### THE PROBLEM
In the listing below, find the line containing "BT3 pin RXD: 6 -> 5" and the line containing "SERVO1 pin PWM: A3 -> 5". Repeat exactly those two lines and every line between them, nothing more.

### RECORDS PROVIDED
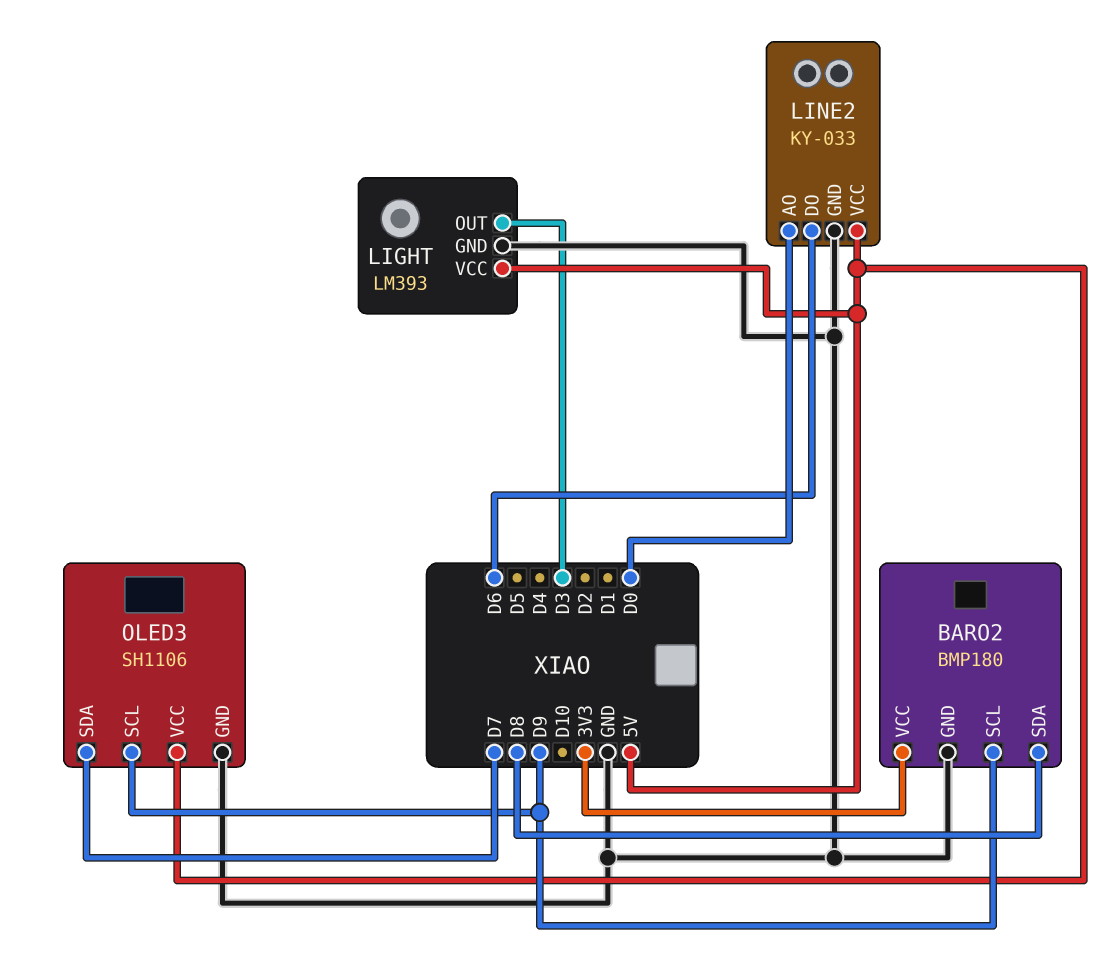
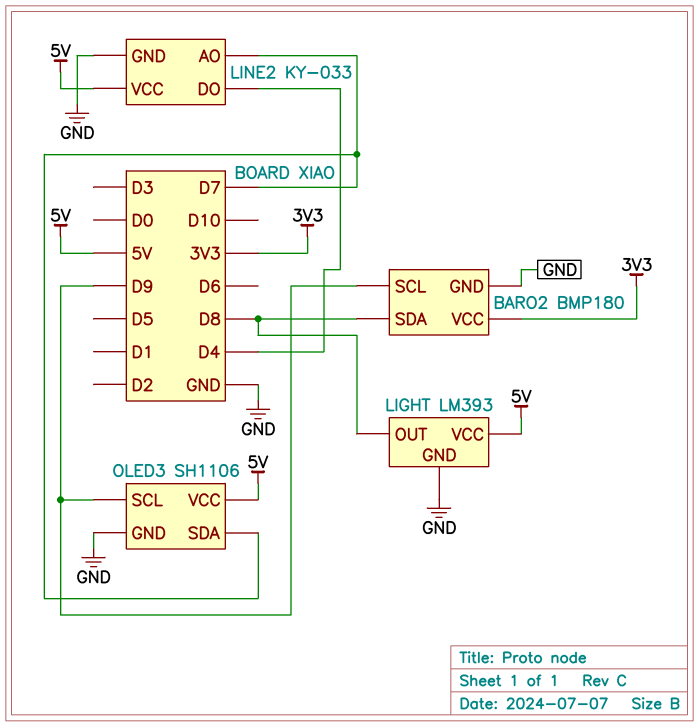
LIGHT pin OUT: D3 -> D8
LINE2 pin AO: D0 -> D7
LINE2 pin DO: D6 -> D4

--

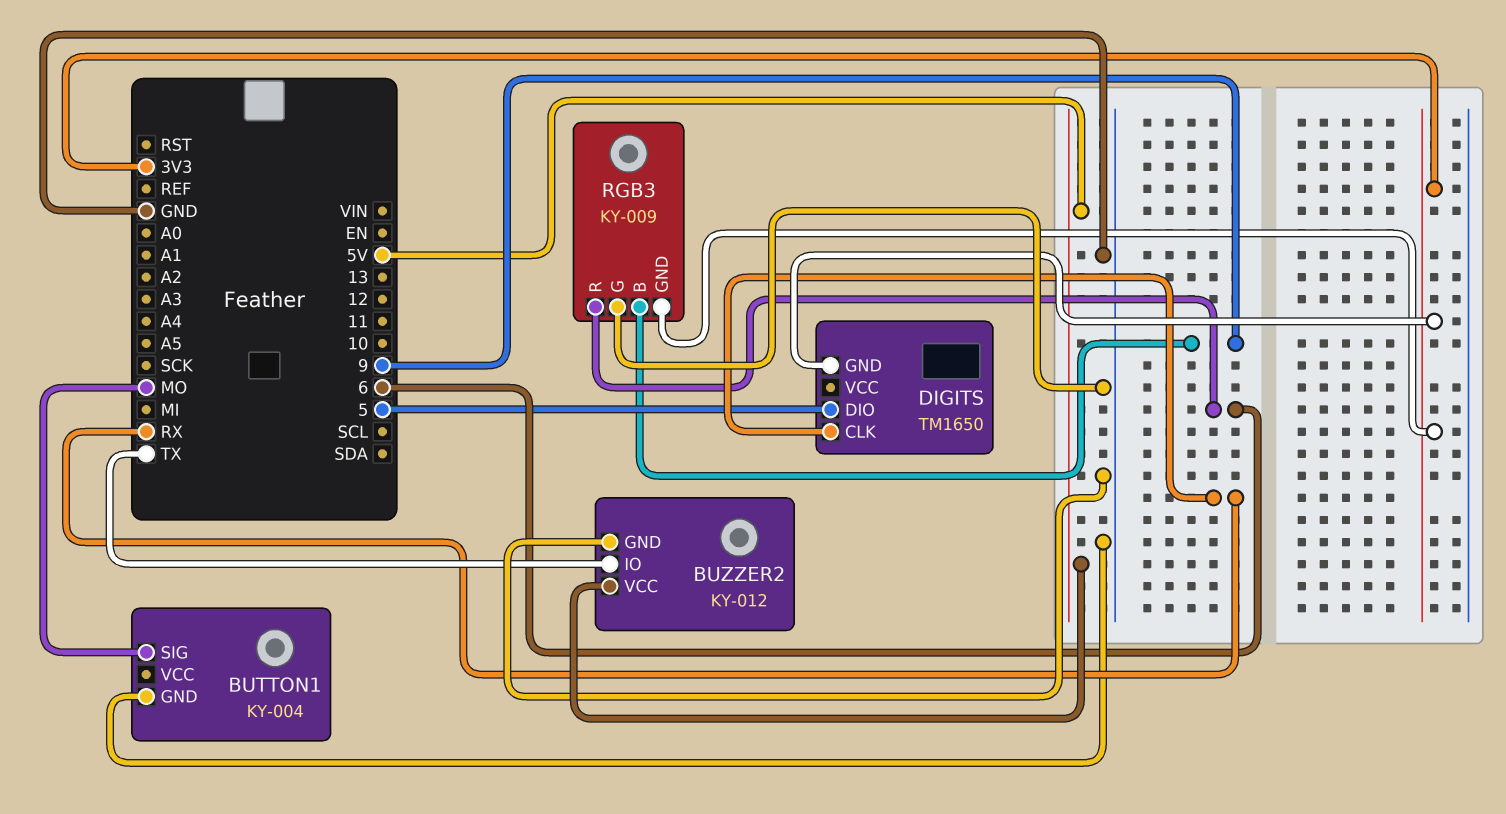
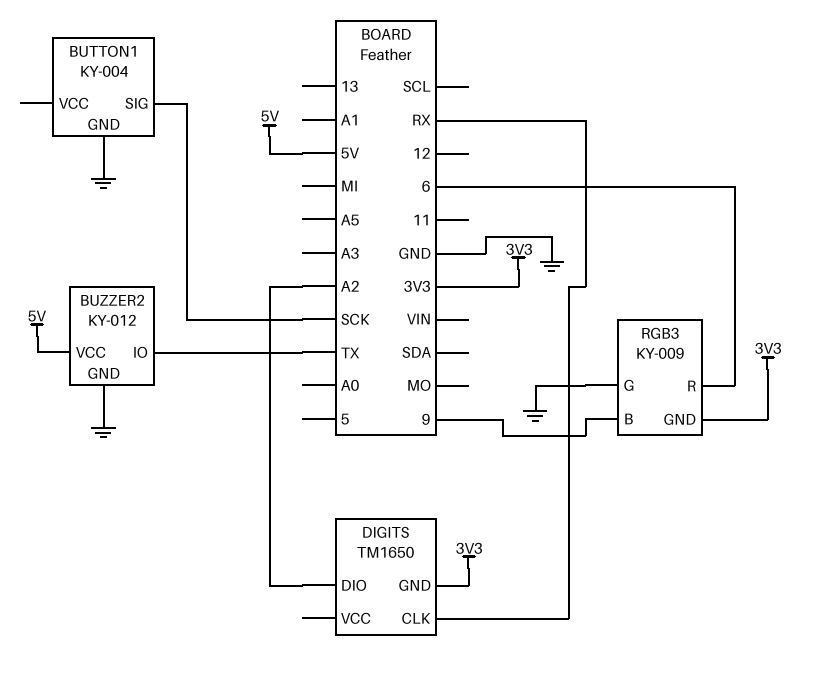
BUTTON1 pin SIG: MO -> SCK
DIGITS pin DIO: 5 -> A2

--

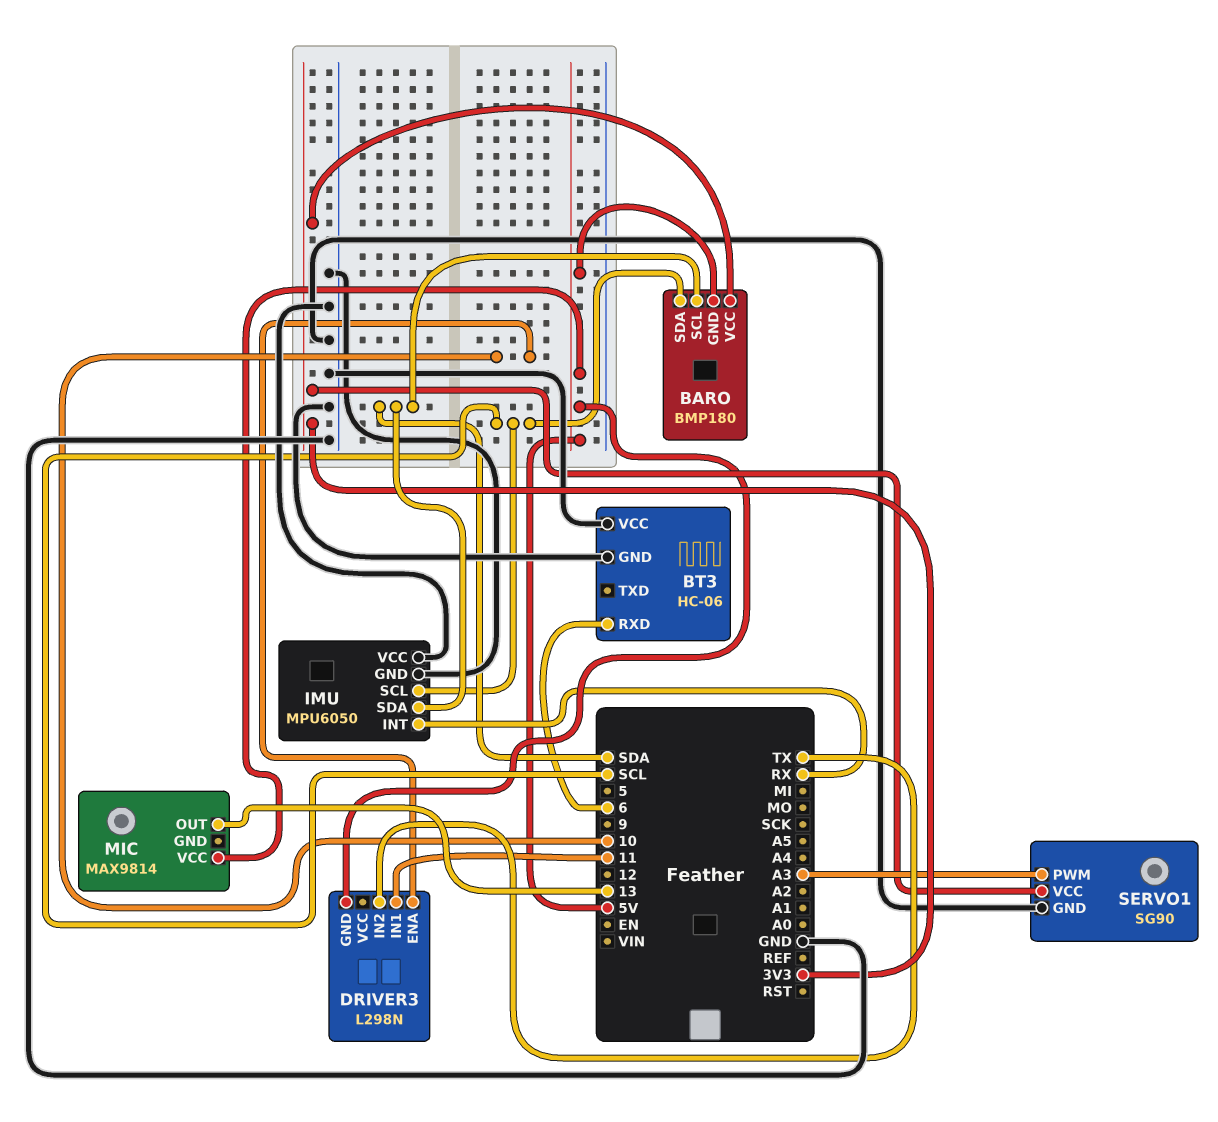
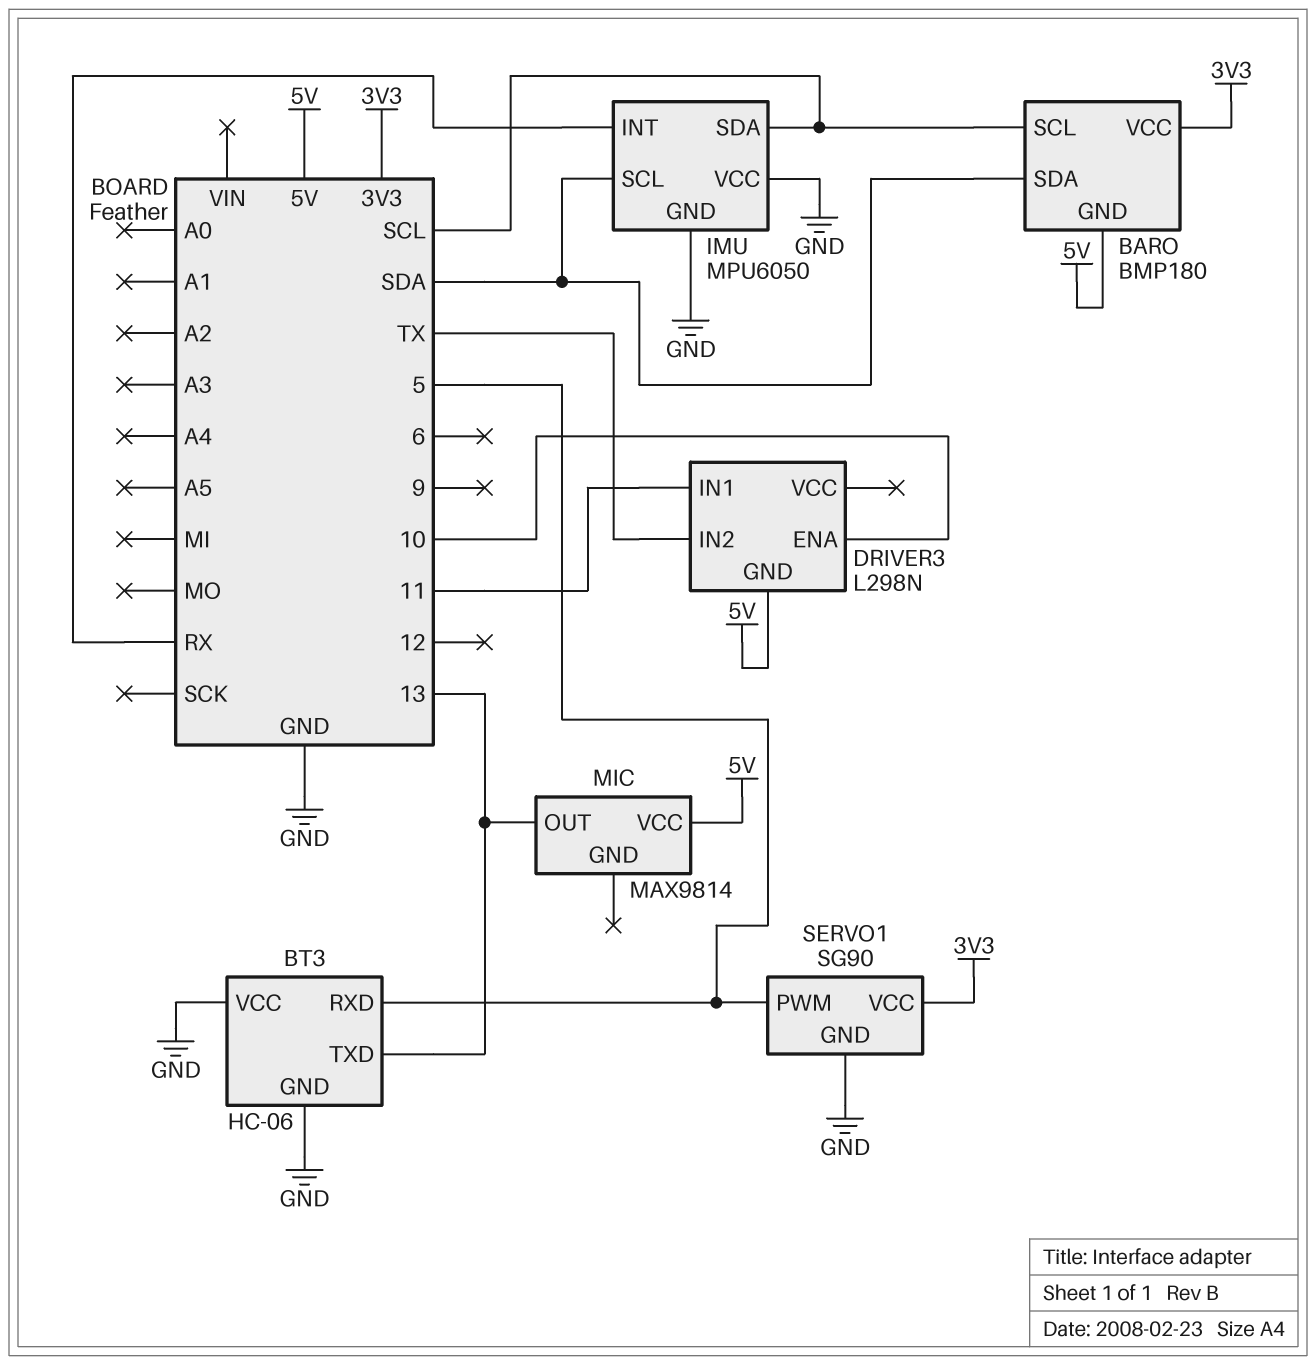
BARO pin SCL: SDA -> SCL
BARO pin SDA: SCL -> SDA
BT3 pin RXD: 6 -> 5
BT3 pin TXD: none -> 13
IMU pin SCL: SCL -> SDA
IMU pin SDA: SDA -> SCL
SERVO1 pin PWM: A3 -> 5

### SOLVED EXERCISE
BT3 pin RXD: 6 -> 5
BT3 pin TXD: none -> 13
IMU pin SCL: SCL -> SDA
IMU pin SDA: SDA -> SCL
SERVO1 pin PWM: A3 -> 5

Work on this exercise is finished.